━━━ The input ━━━
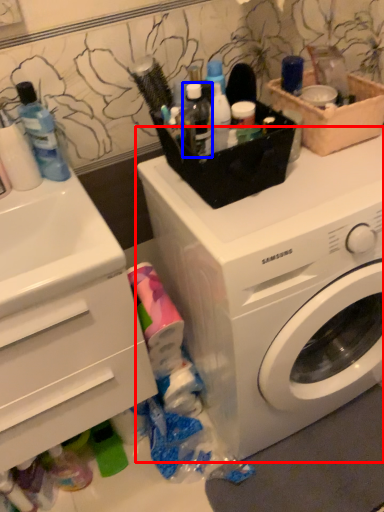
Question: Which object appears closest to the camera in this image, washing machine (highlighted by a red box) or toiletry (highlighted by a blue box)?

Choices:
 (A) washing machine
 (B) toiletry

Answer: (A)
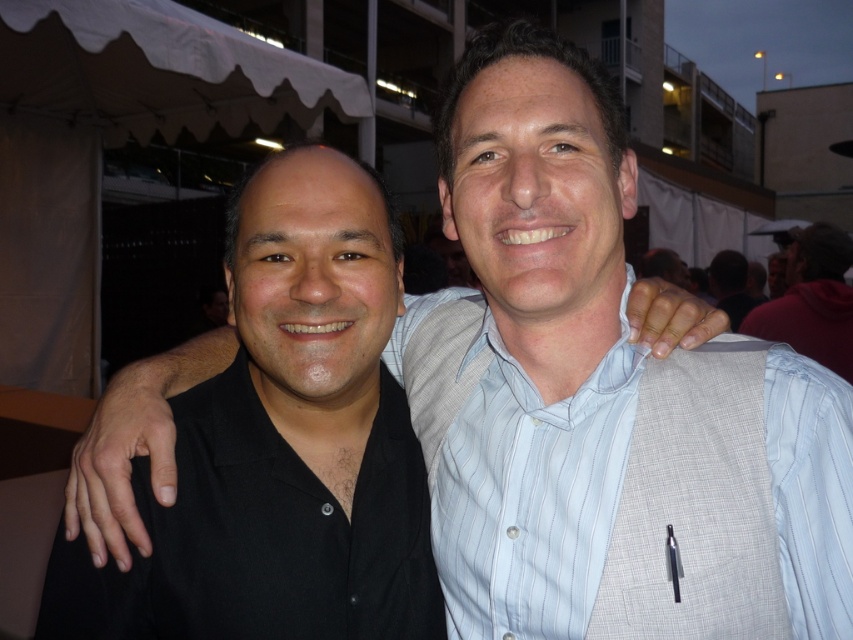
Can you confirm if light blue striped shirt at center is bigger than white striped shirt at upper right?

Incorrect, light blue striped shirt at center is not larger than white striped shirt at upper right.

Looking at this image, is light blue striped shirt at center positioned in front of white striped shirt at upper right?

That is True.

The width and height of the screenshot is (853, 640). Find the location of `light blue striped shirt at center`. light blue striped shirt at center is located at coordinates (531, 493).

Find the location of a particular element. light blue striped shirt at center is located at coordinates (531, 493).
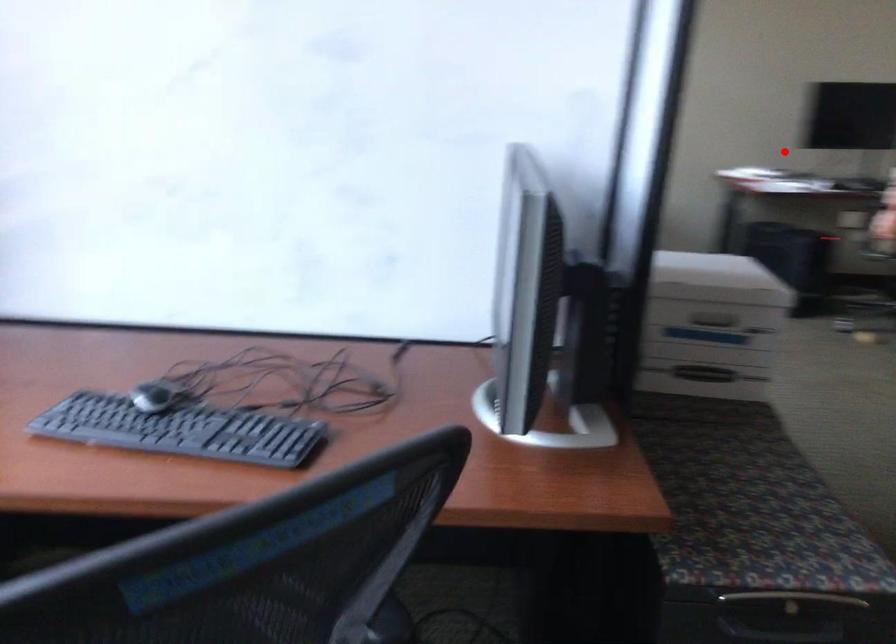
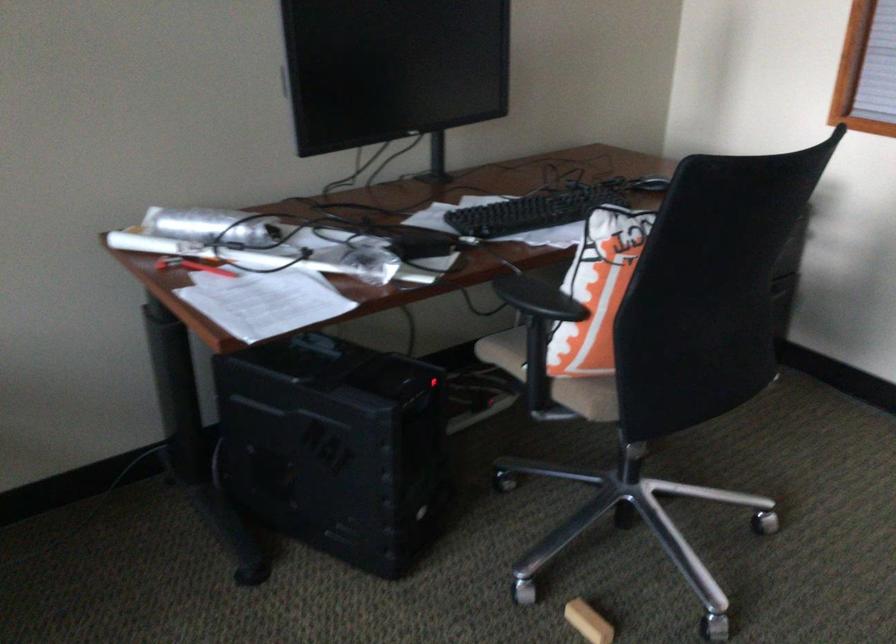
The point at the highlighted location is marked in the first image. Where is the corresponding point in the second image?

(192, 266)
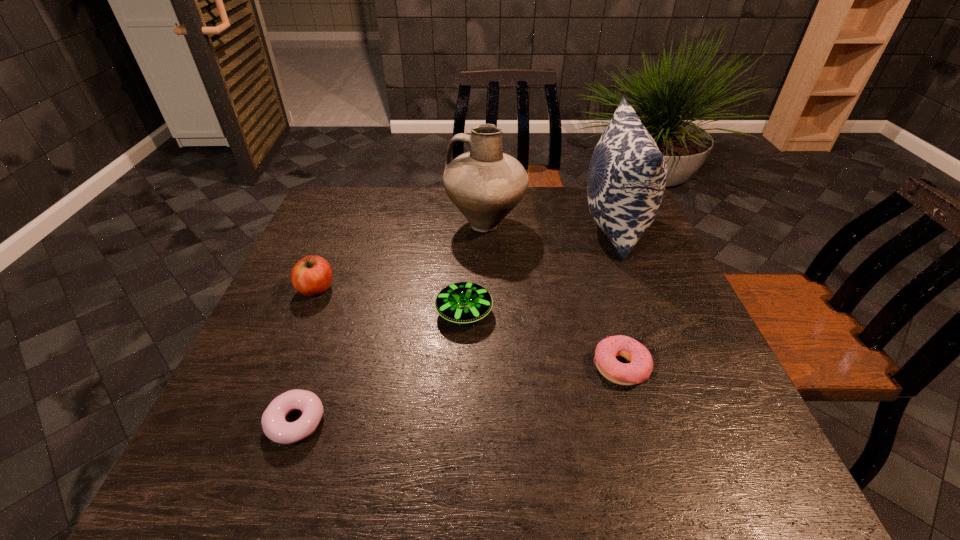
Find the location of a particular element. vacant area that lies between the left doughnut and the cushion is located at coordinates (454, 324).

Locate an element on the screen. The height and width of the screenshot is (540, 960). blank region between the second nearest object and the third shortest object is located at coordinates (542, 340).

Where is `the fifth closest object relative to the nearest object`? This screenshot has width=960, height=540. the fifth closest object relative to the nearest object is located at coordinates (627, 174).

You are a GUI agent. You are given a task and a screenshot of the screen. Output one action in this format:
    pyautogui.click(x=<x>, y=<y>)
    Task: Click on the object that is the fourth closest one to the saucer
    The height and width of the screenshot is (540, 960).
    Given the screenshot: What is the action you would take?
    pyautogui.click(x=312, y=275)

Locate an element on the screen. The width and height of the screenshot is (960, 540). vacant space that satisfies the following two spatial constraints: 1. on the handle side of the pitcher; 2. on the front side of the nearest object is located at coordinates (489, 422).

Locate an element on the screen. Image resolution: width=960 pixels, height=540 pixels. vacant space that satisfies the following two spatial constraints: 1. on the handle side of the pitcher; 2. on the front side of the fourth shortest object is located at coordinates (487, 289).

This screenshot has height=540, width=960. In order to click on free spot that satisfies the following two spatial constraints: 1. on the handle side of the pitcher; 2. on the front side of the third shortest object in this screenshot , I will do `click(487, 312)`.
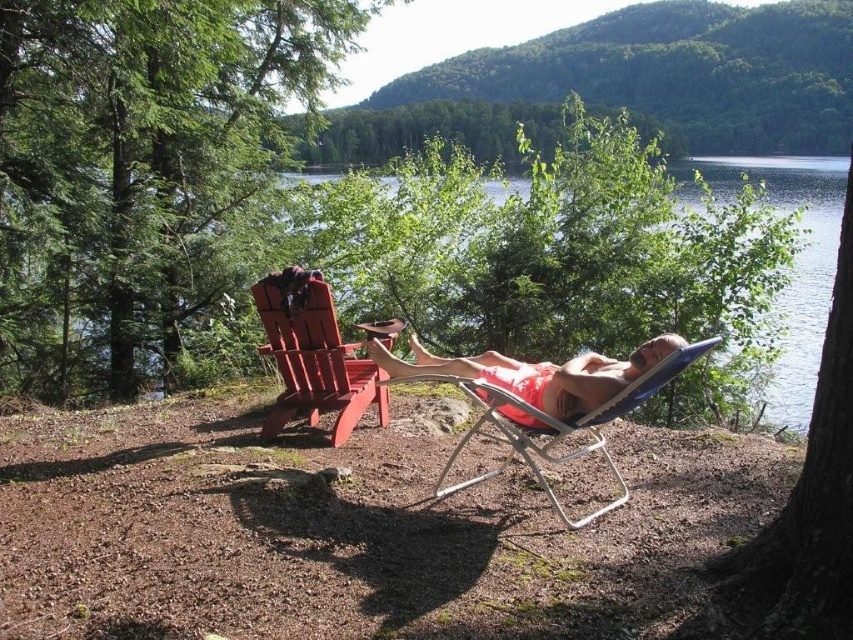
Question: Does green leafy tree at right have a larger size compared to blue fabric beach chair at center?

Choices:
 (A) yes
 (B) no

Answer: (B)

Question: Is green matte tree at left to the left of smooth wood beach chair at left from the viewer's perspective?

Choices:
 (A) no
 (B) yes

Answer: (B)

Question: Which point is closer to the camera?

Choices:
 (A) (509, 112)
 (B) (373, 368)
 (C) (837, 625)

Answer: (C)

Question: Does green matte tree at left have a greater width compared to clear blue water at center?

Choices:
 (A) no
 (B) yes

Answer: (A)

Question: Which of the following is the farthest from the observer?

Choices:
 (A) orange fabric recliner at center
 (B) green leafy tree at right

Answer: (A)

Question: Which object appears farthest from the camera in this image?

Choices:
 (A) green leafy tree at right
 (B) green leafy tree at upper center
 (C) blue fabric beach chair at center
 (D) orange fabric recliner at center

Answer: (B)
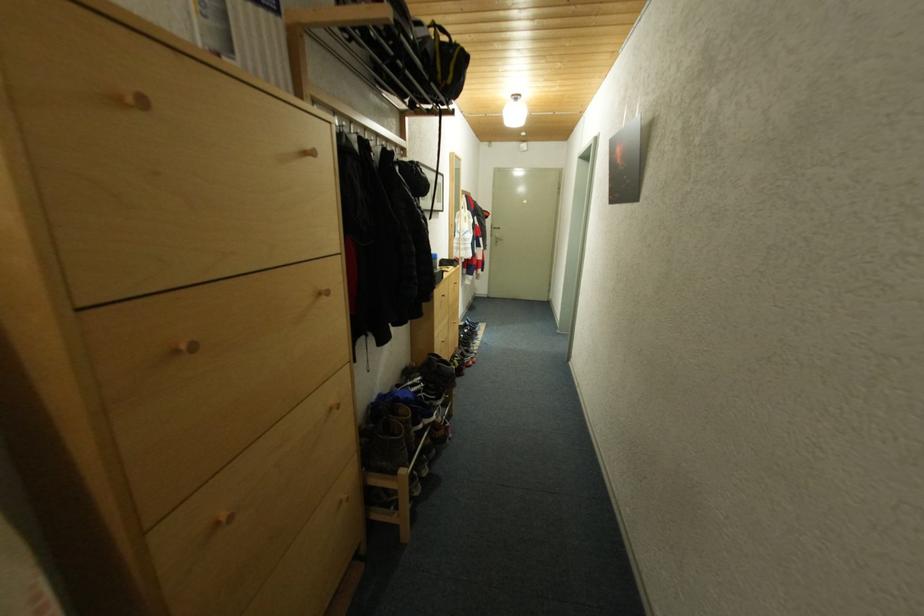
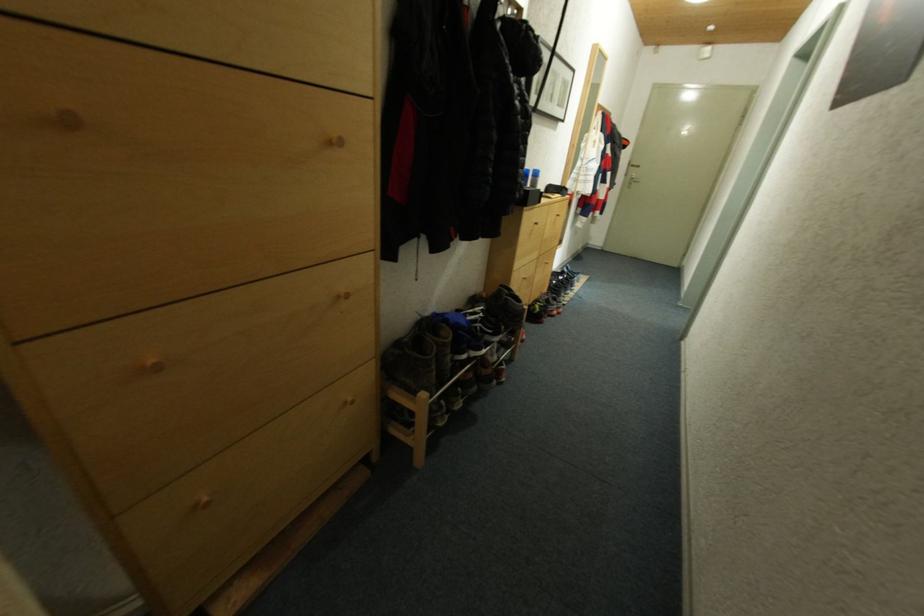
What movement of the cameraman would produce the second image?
━━━
## What the task asks
Write out the records above again without the pictures, substituting "lounge chair" for every occurrence of "beach chair" and leaving everything else unchanged.

## Exercise response
Question: Which object appears closest to the camera in this image, washing machine (highlighted by a red box) or toiletry (highlighted by a blue box)?

Choices:
 (A) washing machine
 (B) toiletry

Answer: (A)
Can you confirm if light blue striped shirt at center is bigger than white striped shirt at upper right?

Incorrect, light blue striped shirt at center is not larger than white striped shirt at upper right.

Looking at this image, is light blue striped shirt at center positioned in front of white striped shirt at upper right?

That is True.

The width and height of the screenshot is (853, 640). Find the location of `light blue striped shirt at center`. light blue striped shirt at center is located at coordinates (531, 493).

Find the location of a particular element. light blue striped shirt at center is located at coordinates (531, 493).
The point at the highlighted location is marked in the first image. Where is the corresponding point in the second image?

(192, 266)
Find the location of a particular element. vacant area that lies between the left doughnut and the cushion is located at coordinates (454, 324).

Locate an element on the screen. The height and width of the screenshot is (540, 960). blank region between the second nearest object and the third shortest object is located at coordinates (542, 340).

Where is `the fifth closest object relative to the nearest object`? This screenshot has width=960, height=540. the fifth closest object relative to the nearest object is located at coordinates (627, 174).

You are a GUI agent. You are given a task and a screenshot of the screen. Output one action in this format:
    pyautogui.click(x=<x>, y=<y>)
    Task: Click on the object that is the fourth closest one to the saucer
    The height and width of the screenshot is (540, 960).
    Given the screenshot: What is the action you would take?
    pyautogui.click(x=312, y=275)

Locate an element on the screen. The width and height of the screenshot is (960, 540). vacant space that satisfies the following two spatial constraints: 1. on the handle side of the pitcher; 2. on the front side of the nearest object is located at coordinates (489, 422).

Locate an element on the screen. Image resolution: width=960 pixels, height=540 pixels. vacant space that satisfies the following two spatial constraints: 1. on the handle side of the pitcher; 2. on the front side of the fourth shortest object is located at coordinates (487, 289).

This screenshot has height=540, width=960. In order to click on free spot that satisfies the following two spatial constraints: 1. on the handle side of the pitcher; 2. on the front side of the third shortest object in this screenshot , I will do `click(487, 312)`.
Question: Does green leafy tree at right have a larger size compared to blue fabric lounge chair at center?

Choices:
 (A) yes
 (B) no

Answer: (B)

Question: Is green matte tree at left to the left of smooth wood lounge chair at left from the viewer's perspective?

Choices:
 (A) no
 (B) yes

Answer: (B)

Question: Which point is closer to the camera?

Choices:
 (A) (509, 112)
 (B) (373, 368)
 (C) (837, 625)

Answer: (C)

Question: Does green matte tree at left have a greater width compared to clear blue water at center?

Choices:
 (A) no
 (B) yes

Answer: (A)

Question: Which of the following is the farthest from the observer?

Choices:
 (A) orange fabric recliner at center
 (B) green leafy tree at right

Answer: (A)

Question: Which object appears farthest from the camera in this image?

Choices:
 (A) green leafy tree at right
 (B) green leafy tree at upper center
 (C) blue fabric lounge chair at center
 (D) orange fabric recliner at center

Answer: (B)
What movement of the cameraman would produce the second image?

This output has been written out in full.